** EXERCISE MATERIALS follows **

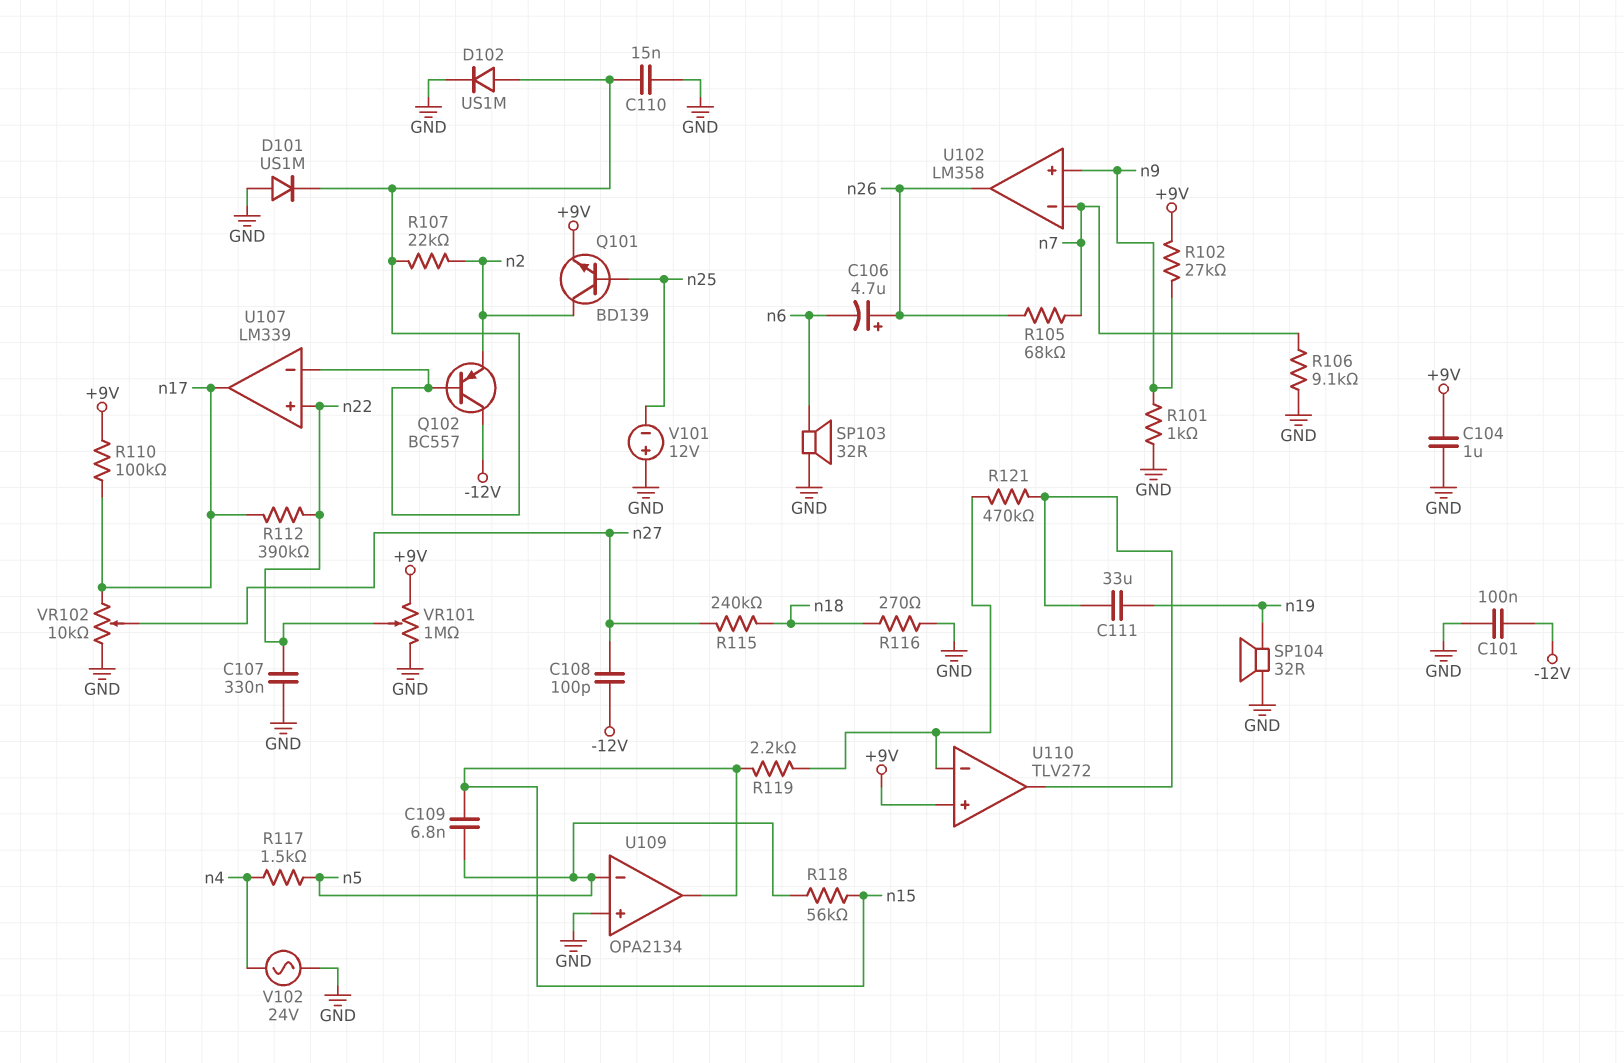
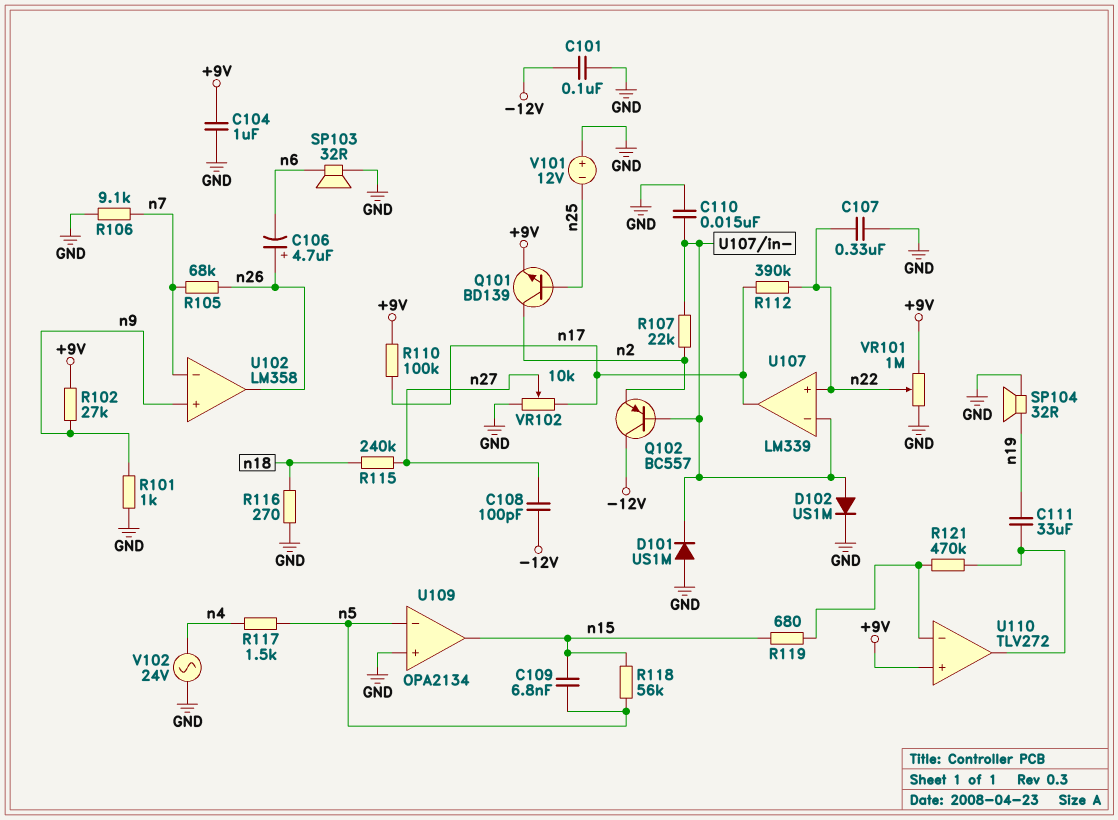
R119: 2.2k (U110/in-, n15) -> 680 (U110/in-, n15)

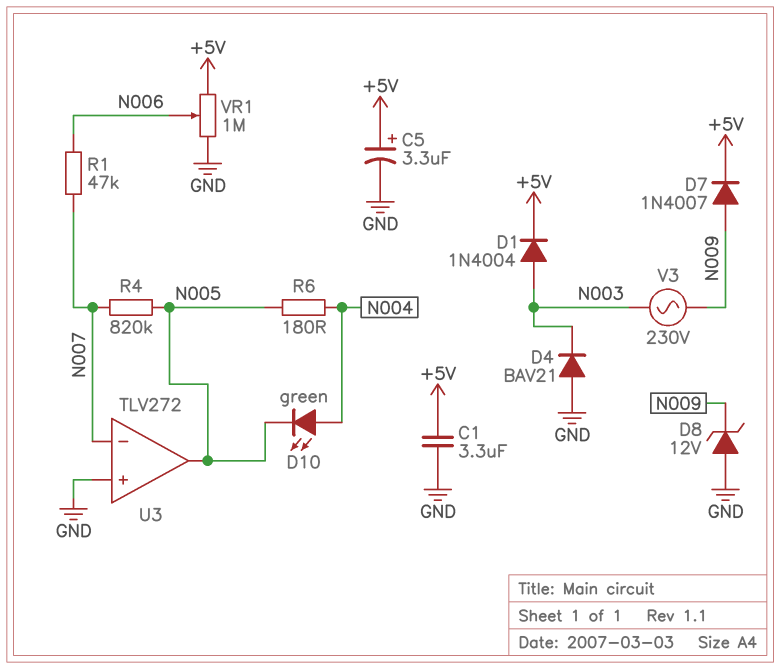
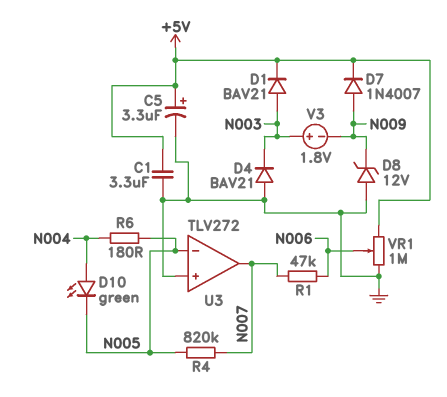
D1: diode 1N4004 (A N003, K +5V) -> diode BAV21 (A N003, K +5V)
U3 pin in-: N007 -> N005
U3 pin out: N005 -> N007
V3: AC 230V (N003, N009) -> 1.8V (plus N003, minus N009)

** End of EXERCISE MATERIALS **

-- WHAT YOU ARE ASKED TO DO --
Where pictures sit among the data above, omit them, and output the rest exactly.

-- EXERCISE SOLUTION --
R119: 2.2k (U110/in-, n15) -> 680 (U110/in-, n15)

D1: diode 1N4004 (A N003, K +5V) -> diode BAV21 (A N003, K +5V)
U3 pin in-: N007 -> N005
U3 pin out: N005 -> N007
V3: AC 230V (N003, N009) -> 1.8V (plus N003, minus N009)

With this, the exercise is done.